What is needed: Write out, word for word, the part of the listing below that opens with the line containing "yellow zipututuk [435, 93, 483, 137]" and closes with the line containing "pink dirafunan [877, 230, 945, 298]", keeping both of those lines and adding no others.

Dataset excerpts:
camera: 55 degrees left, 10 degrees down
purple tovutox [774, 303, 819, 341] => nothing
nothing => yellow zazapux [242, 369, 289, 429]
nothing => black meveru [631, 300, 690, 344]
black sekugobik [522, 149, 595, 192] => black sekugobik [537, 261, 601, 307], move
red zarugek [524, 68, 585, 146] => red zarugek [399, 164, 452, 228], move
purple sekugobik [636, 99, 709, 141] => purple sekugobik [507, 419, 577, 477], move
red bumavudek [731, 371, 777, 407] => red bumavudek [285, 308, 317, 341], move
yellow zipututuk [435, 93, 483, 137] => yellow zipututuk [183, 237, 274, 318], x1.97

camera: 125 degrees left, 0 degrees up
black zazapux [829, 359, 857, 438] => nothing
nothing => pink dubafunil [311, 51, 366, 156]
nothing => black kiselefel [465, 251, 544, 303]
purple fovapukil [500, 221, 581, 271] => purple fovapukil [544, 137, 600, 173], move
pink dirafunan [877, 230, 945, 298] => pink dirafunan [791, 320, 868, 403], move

...

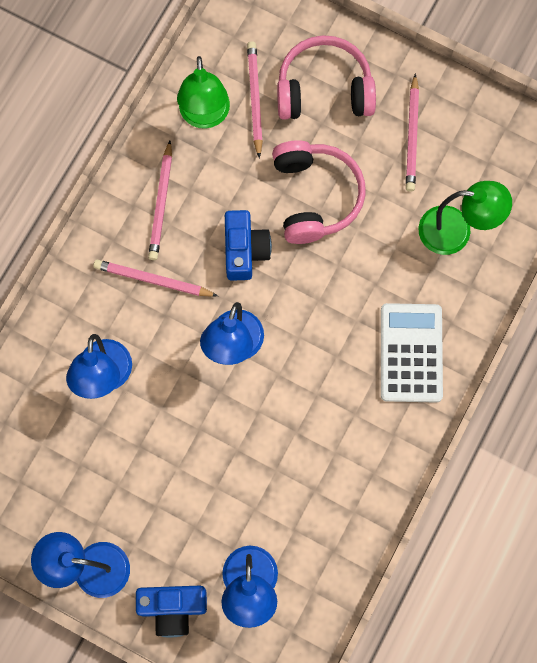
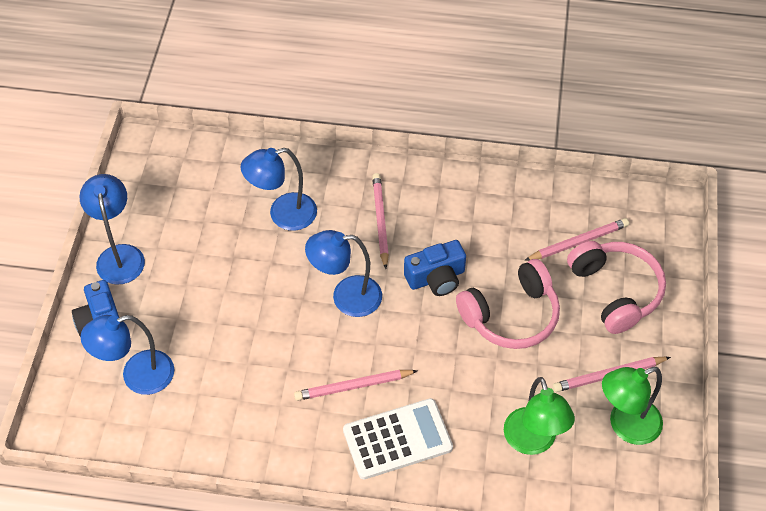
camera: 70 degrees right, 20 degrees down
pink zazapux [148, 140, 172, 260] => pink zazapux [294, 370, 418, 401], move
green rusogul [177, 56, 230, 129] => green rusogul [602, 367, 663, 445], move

* * *

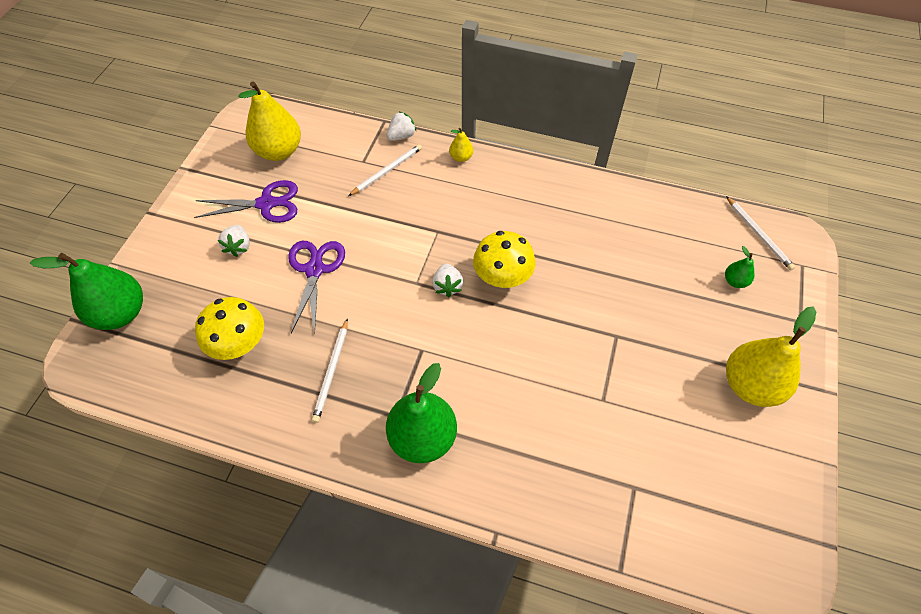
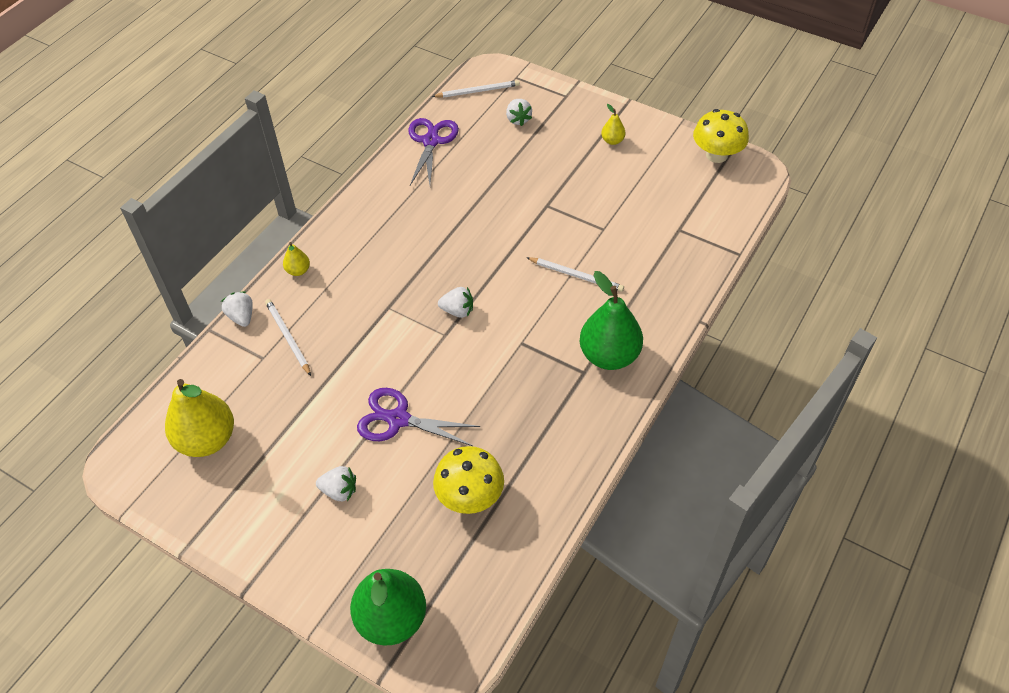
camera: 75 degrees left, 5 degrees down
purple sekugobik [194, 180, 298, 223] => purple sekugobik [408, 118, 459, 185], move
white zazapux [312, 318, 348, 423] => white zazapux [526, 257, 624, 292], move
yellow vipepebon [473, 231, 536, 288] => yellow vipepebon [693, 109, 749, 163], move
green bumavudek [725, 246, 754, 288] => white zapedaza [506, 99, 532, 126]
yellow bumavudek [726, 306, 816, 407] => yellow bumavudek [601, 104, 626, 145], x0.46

Result for this task:
yellow zipututuk [435, 93, 483, 137] => yellow zipututuk [183, 237, 274, 318], x1.97

camera: 125 degrees left, 0 degrees up
black zazapux [829, 359, 857, 438] => nothing
nothing => pink dubafunil [311, 51, 366, 156]
nothing => black kiselefel [465, 251, 544, 303]
purple fovapukil [500, 221, 581, 271] => purple fovapukil [544, 137, 600, 173], move
pink dirafunan [877, 230, 945, 298] => pink dirafunan [791, 320, 868, 403], move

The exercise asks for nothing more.